| WORK ITEM |
Lines before the one containing "green line: (50, 106) -> (73, 46), moved" are left out; that line and all after it, through the end of the records, must be transcribed exactly.

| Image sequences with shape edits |
· · · · · · ·

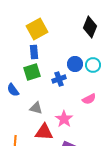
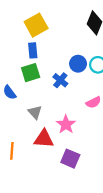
blue cross: (59, 79) -> (60, 80), turned -32
gray triangle: (36, 108) -> (35, 112), turned 32

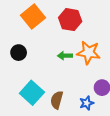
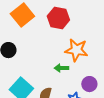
green arrow: (65, 56) -> (61, 68), moved

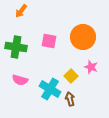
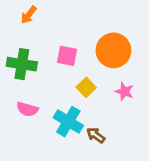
yellow square: (71, 76) -> (86, 87), moved
brown arrow: (70, 99) -> (96, 135), turned -40

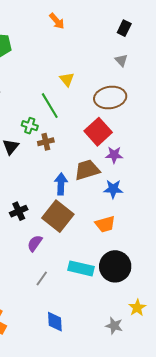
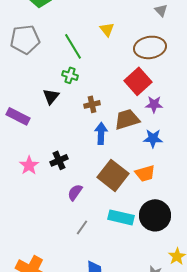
green line: (50, 106) -> (73, 46), moved
brown cross: (46, 142) -> (92, 104), moved
brown square: (58, 216) -> (113, 175), moved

· · · · · · ·

| COMPLETED EXERCISE |
green line: (50, 106) -> (73, 46), moved
brown cross: (46, 142) -> (92, 104), moved
brown square: (58, 216) -> (113, 175), moved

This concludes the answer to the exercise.